▶ [EXERCISE AIM] In the data below, find every line with the word "yellow" and copy it.

(Shape position tracking data)
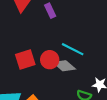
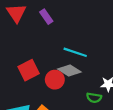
red circle: (50, 60) -> (55, 80), moved

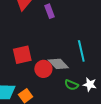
cyan line: (75, 52) -> (81, 51), moved, turned 45
green semicircle: (94, 98) -> (71, 85), moved

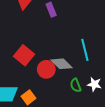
red square: (22, 55) -> (24, 55), turned -36
green semicircle: (71, 85) -> (76, 85), turned 48

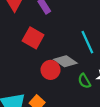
red square: (24, 55) -> (33, 38), moved

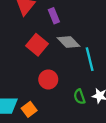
gray diamond: (65, 61) -> (68, 42), moved

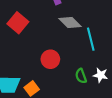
red square: (37, 45) -> (18, 23), moved

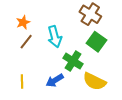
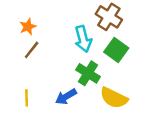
cyan arrow: (55, 37) -> (83, 39), moved

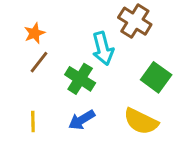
green square: (116, 50) -> (156, 77), moved
green cross: (88, 73) -> (80, 79), moved

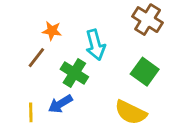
brown cross: (135, 21) -> (148, 20), moved
orange star: (34, 33) -> (52, 31), moved, turned 30
blue arrow: (82, 120) -> (60, 104), moved

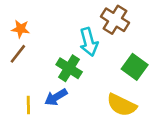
brown cross: (148, 20) -> (115, 20), moved
orange star: (52, 31) -> (21, 29), moved
brown line: (36, 58) -> (18, 54), moved

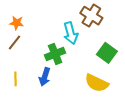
green cross: (69, 68) -> (55, 54), turned 36
blue arrow: (56, 97) -> (45, 77), turned -42
yellow line: (28, 105) -> (16, 79), moved

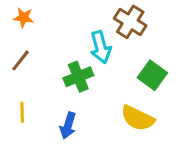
orange star: (17, 23) -> (24, 17), moved
blue arrow: (45, 77) -> (68, 126), moved

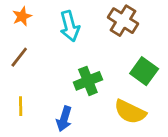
orange star: (24, 17) -> (22, 16), turned -30
cyan arrow: (101, 47) -> (70, 26), moved
green cross: (78, 77) -> (88, 81), moved

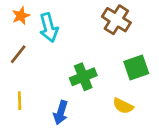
cyan arrow: (70, 26) -> (49, 28), moved
green square: (144, 71) -> (136, 67), turned 35
yellow semicircle: (130, 112) -> (123, 106), size x0.7

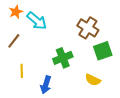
brown cross: (116, 20) -> (88, 28), moved
cyan arrow: (49, 28) -> (37, 21), turned -35
yellow line: (20, 101) -> (22, 71), moved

▶ [EXERCISE RESPONSE]
yellow line: (28, 105) -> (16, 79), moved
yellow semicircle: (130, 112) -> (123, 106), size x0.7
yellow line: (20, 101) -> (22, 71), moved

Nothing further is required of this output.